*EXERCISE*. From the data below, retype exactly the lines starting with the one that contains "C8: 10uF (plus" and ending with the one that contains "F1: none -> 750mA (+12V, N7)", both included.

★ ★ ★

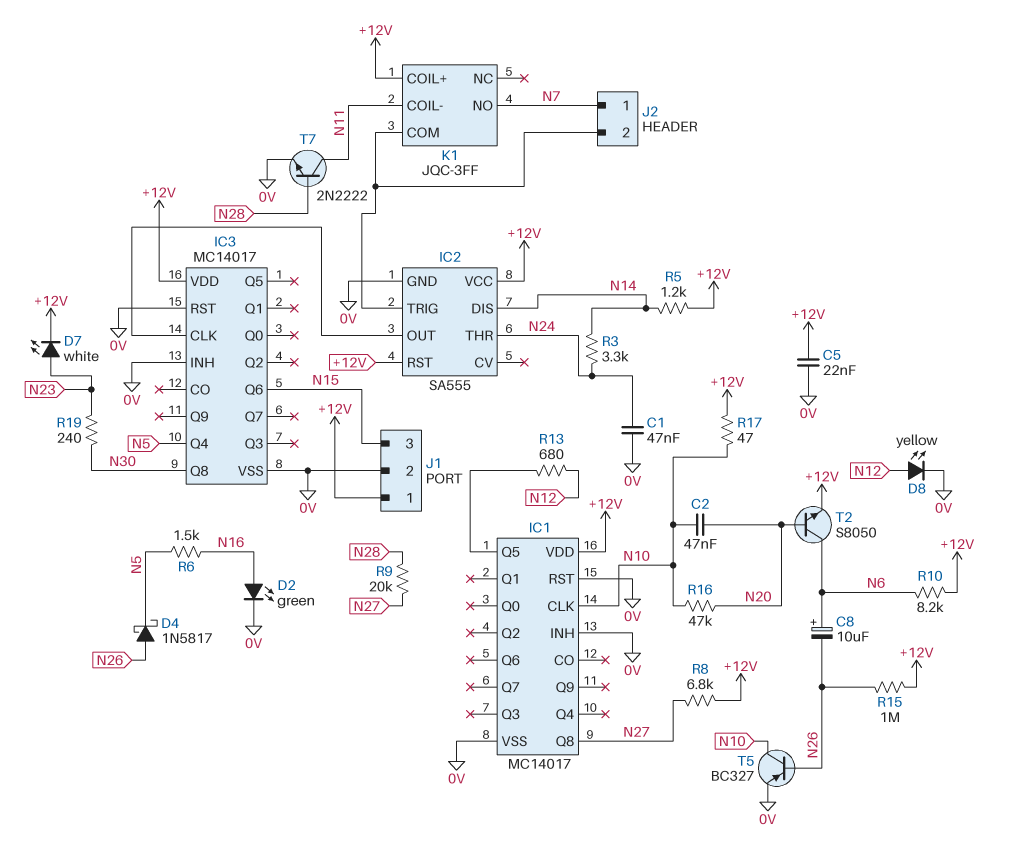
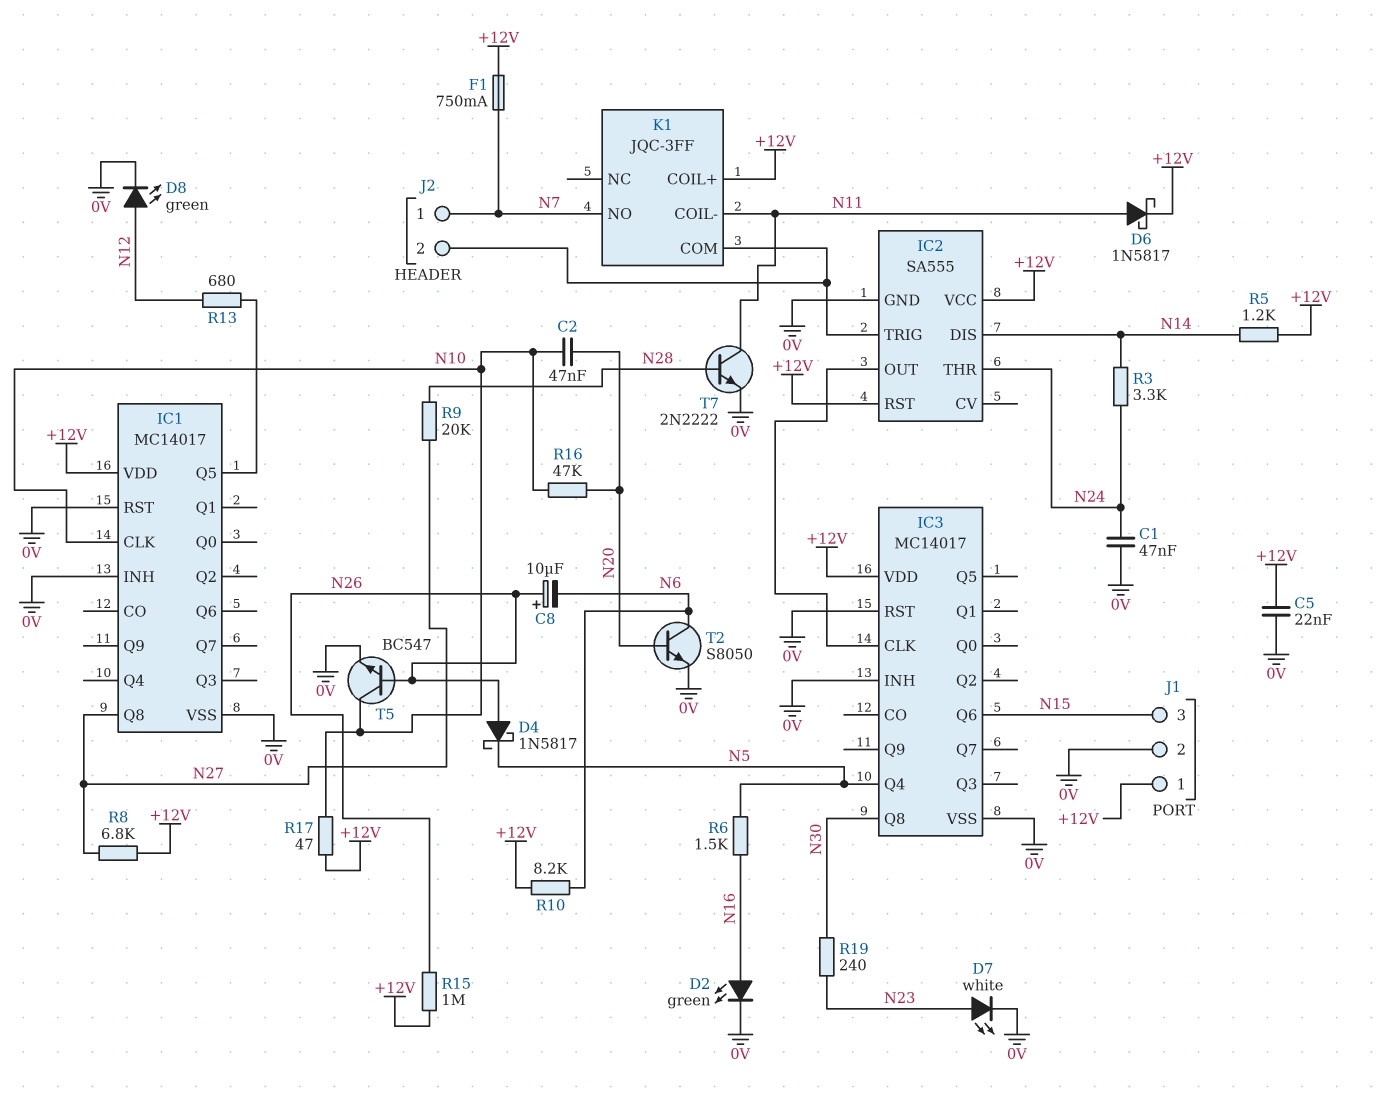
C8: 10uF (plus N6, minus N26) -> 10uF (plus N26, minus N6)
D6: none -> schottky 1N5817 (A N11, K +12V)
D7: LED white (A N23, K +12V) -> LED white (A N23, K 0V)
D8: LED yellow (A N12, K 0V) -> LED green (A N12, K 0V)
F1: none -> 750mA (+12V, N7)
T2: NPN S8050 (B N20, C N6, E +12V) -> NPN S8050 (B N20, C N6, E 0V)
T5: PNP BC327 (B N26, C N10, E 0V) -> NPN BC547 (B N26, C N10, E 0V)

★ ★ ★

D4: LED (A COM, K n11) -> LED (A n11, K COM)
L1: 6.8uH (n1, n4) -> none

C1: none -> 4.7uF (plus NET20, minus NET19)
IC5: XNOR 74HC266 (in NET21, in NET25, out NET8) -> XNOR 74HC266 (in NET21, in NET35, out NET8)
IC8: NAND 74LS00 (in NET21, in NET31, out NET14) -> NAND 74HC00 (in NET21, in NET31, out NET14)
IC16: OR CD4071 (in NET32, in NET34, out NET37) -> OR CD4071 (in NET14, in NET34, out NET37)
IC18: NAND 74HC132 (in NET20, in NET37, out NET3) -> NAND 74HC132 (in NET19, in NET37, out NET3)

★ ★ ★

*SOLUTION BELOW*.
C8: 10uF (plus N6, minus N26) -> 10uF (plus N26, minus N6)
D6: none -> schottky 1N5817 (A N11, K +12V)
D7: LED white (A N23, K +12V) -> LED white (A N23, K 0V)
D8: LED yellow (A N12, K 0V) -> LED green (A N12, K 0V)
F1: none -> 750mA (+12V, N7)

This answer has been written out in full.